**Exercise description**
Copy out exactly, from the entries that follow, the line holding "blue soap dispenser: 6 -> 5", the line holding "yellow phone: 6 -> 7", and all lines between them, but no pictures.

**Source records**
+++++
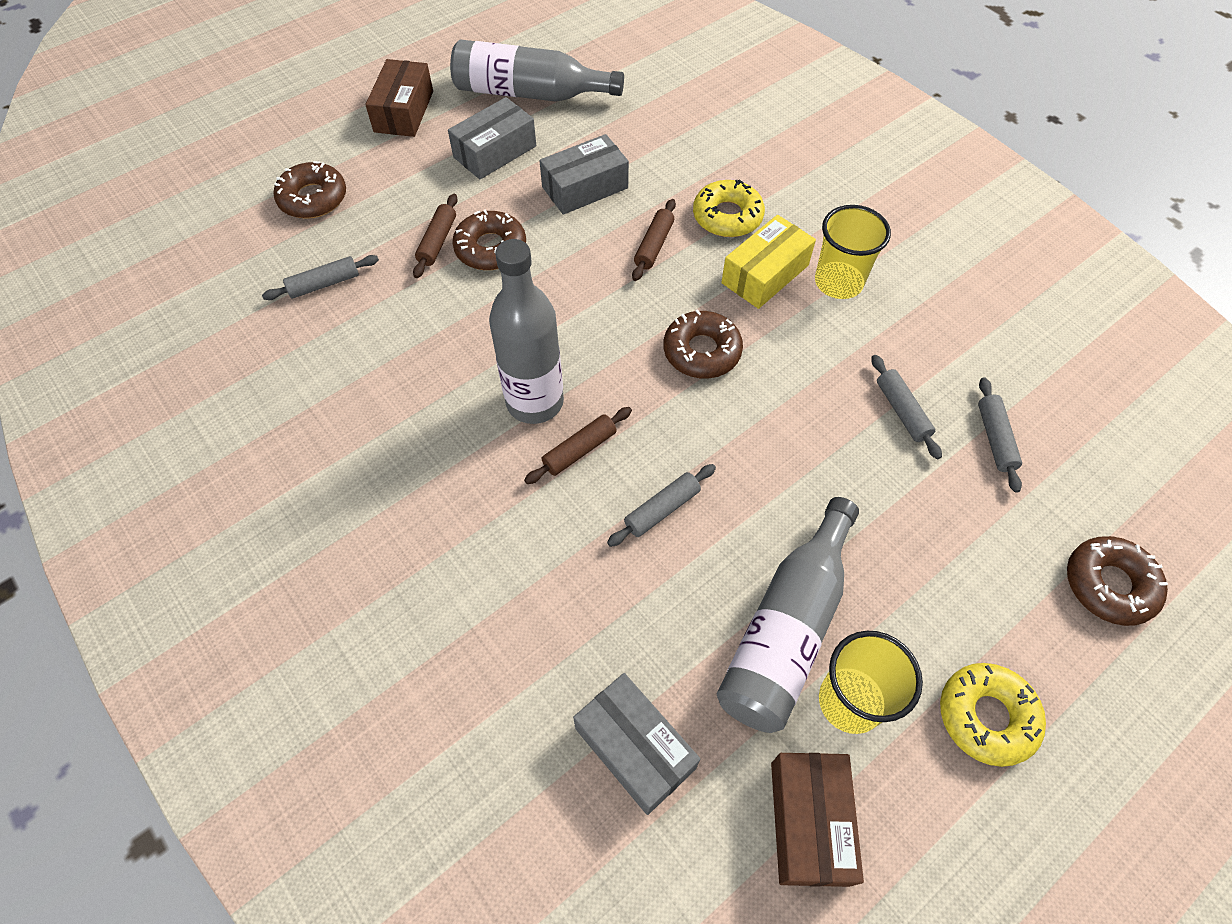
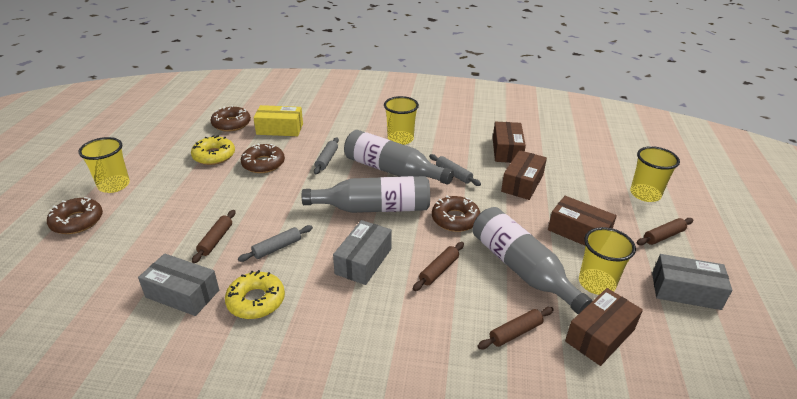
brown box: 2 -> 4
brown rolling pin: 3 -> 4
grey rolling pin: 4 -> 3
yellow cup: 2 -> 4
+++++
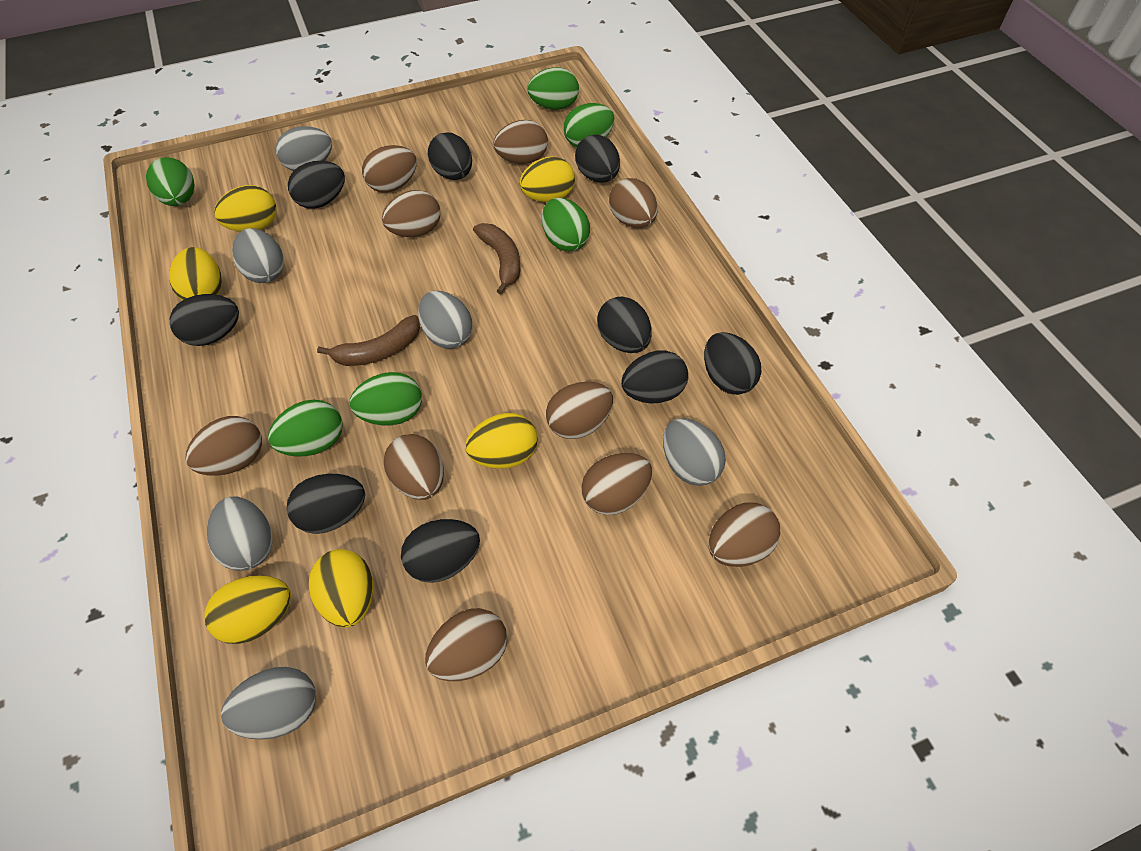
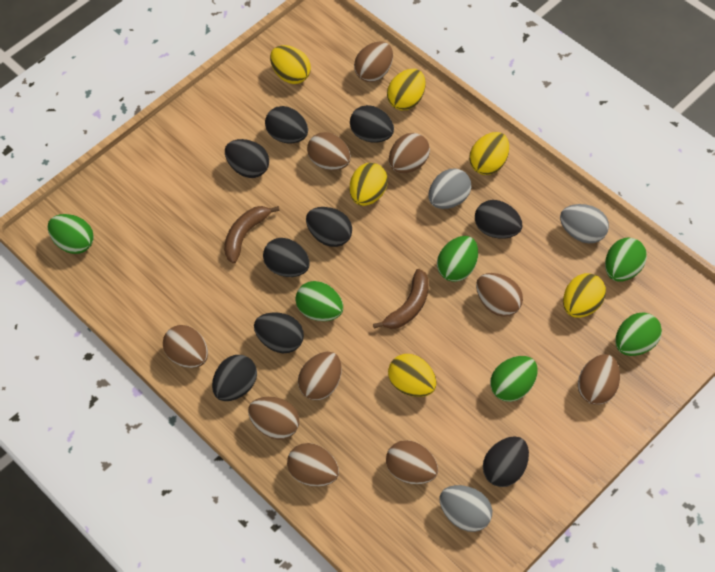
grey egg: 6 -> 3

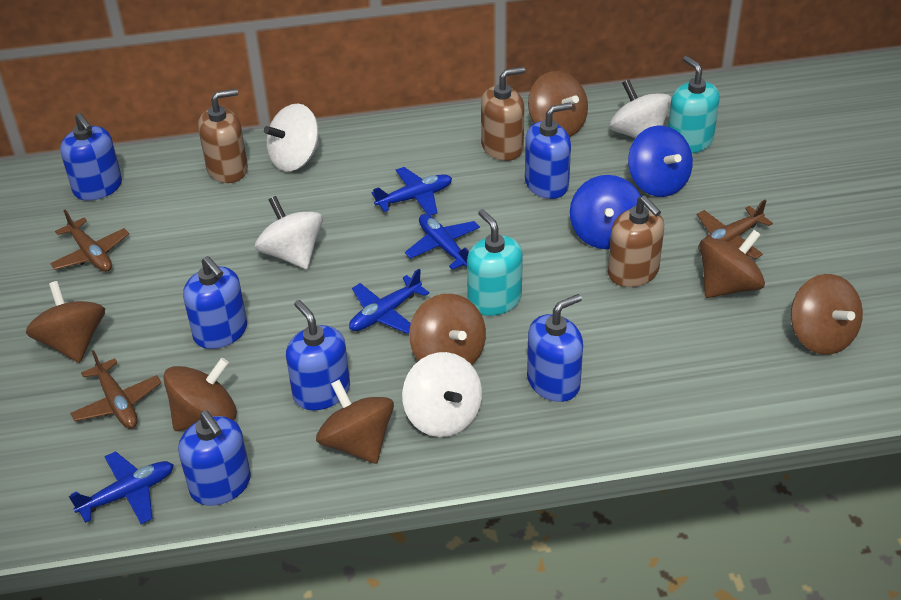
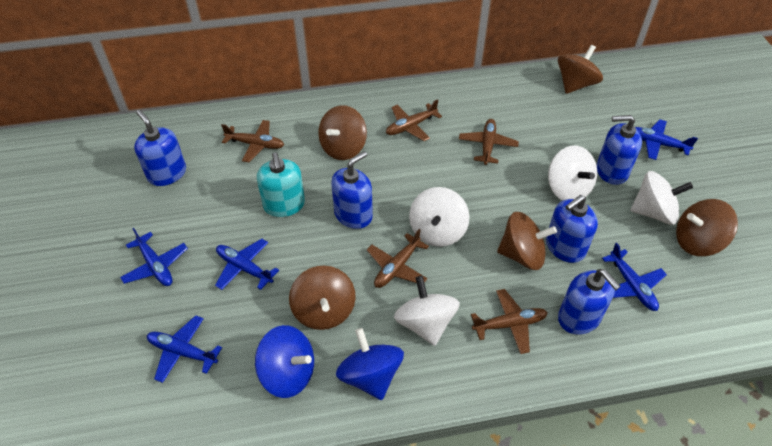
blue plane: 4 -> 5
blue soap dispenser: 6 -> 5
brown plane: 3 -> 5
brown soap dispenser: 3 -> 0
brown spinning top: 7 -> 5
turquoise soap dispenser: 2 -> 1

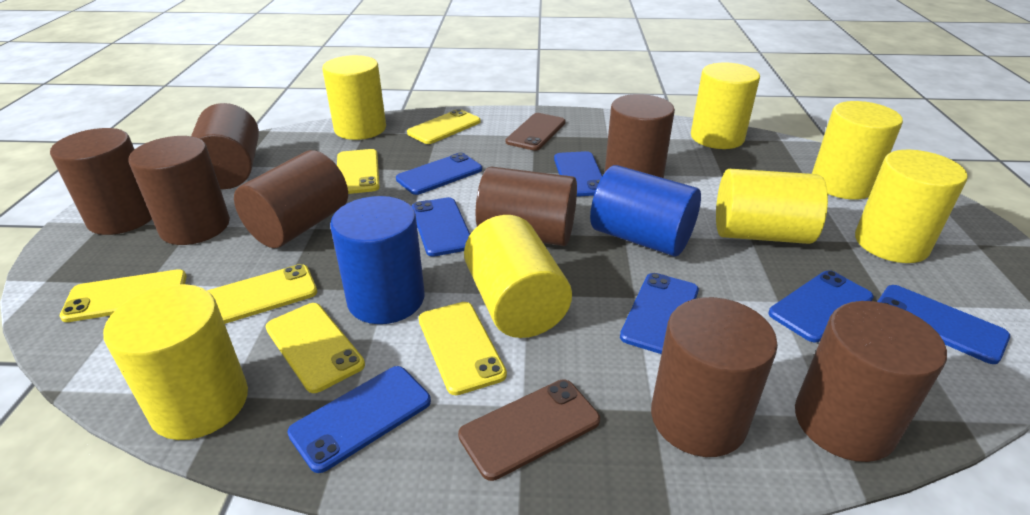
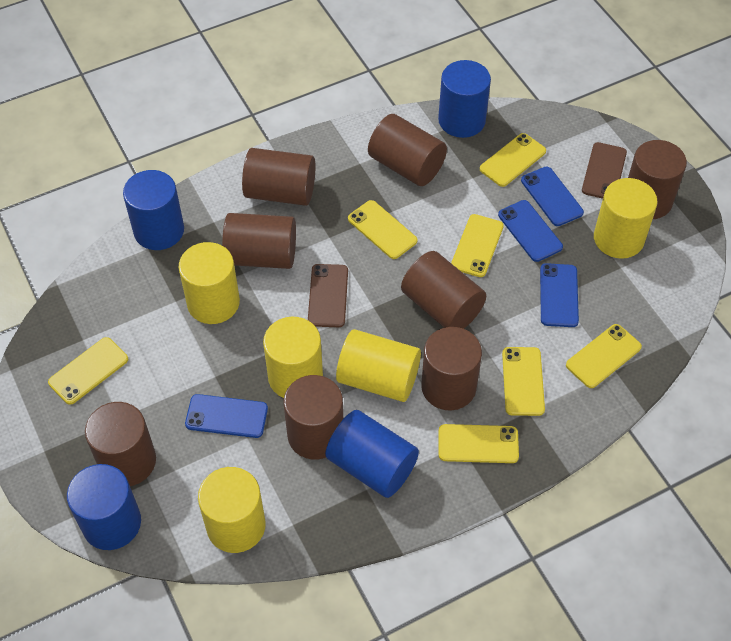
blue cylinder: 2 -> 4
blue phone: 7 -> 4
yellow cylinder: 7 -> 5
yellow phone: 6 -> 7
+++++
**Answer to this exercise**
blue soap dispenser: 6 -> 5
brown plane: 3 -> 5
brown soap dispenser: 3 -> 0
brown spinning top: 7 -> 5
turquoise soap dispenser: 2 -> 1

blue cylinder: 2 -> 4
blue phone: 7 -> 4
yellow cylinder: 7 -> 5
yellow phone: 6 -> 7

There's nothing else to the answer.